Within the listing below, how many lines feature the word "brick"? Reply with only that number.

**Data extract:**
------------------------------------
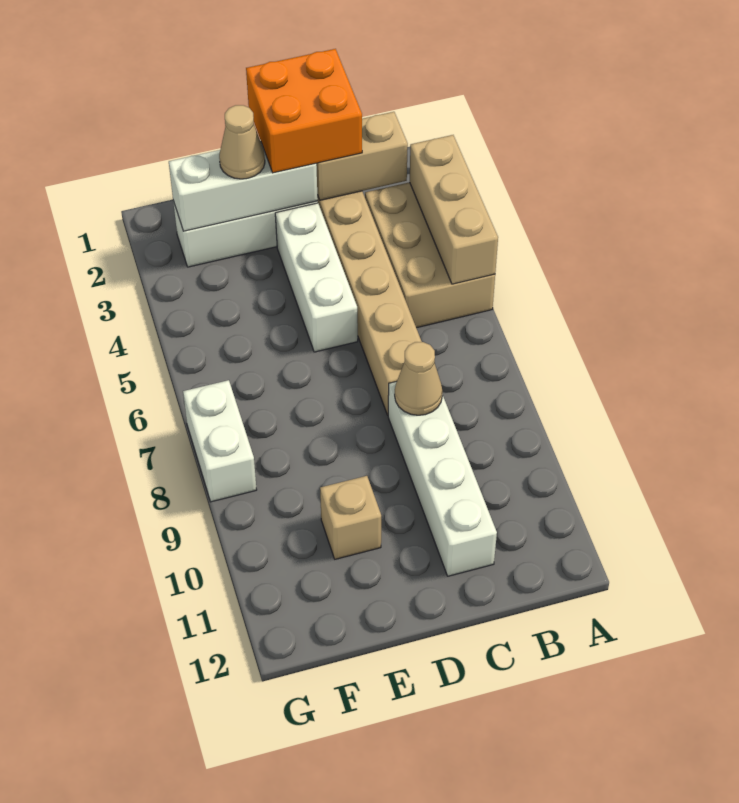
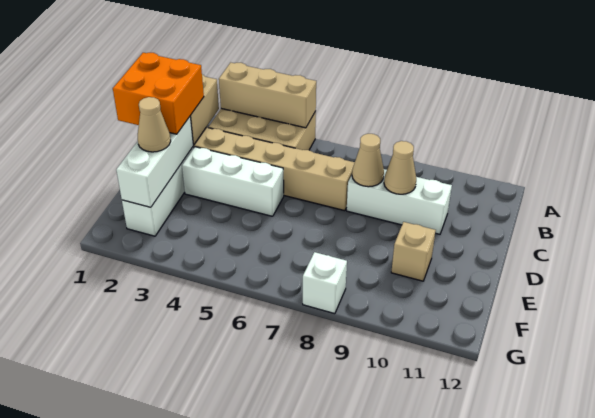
white brick C8:C11 level 1 -> white brick C8:C10 level 1
none -> tan cone C9 level 2
white brick G7:G8 level 1 -> white brick G8 level 1

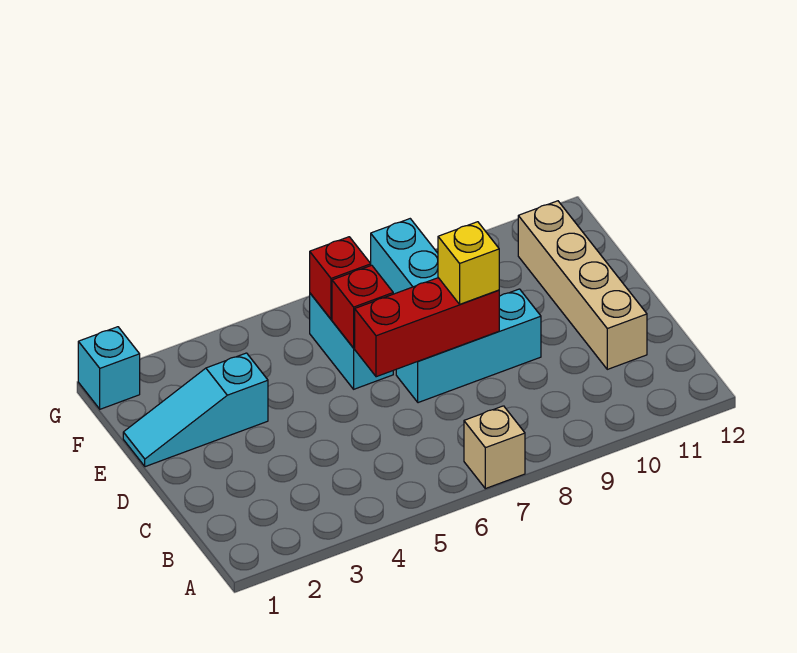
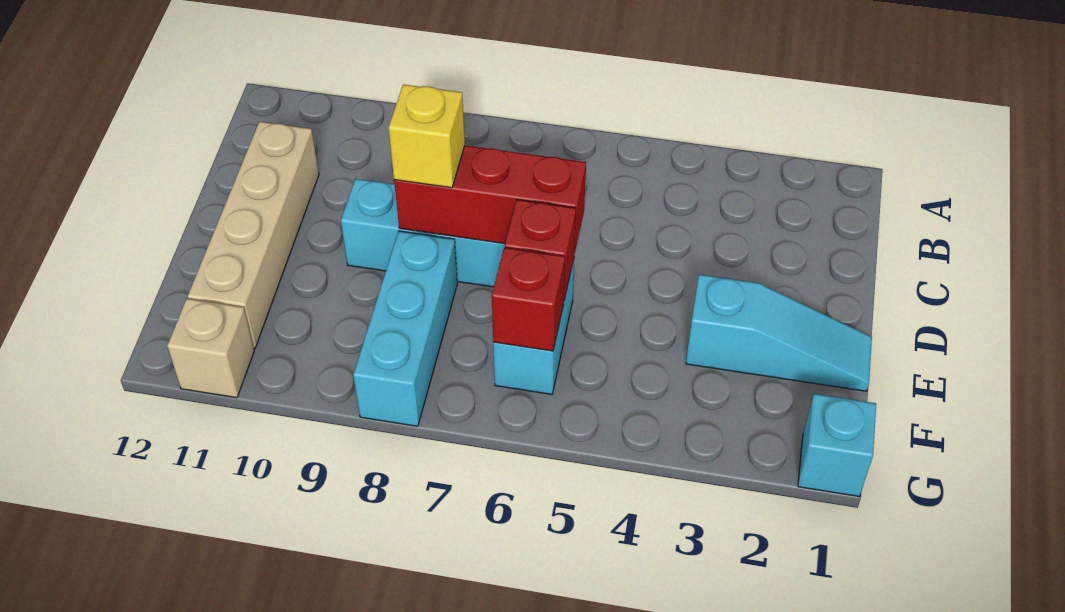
tan brick A7 level 1 -> tan brick G11 level 1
------------------------------------
**Solution:** 3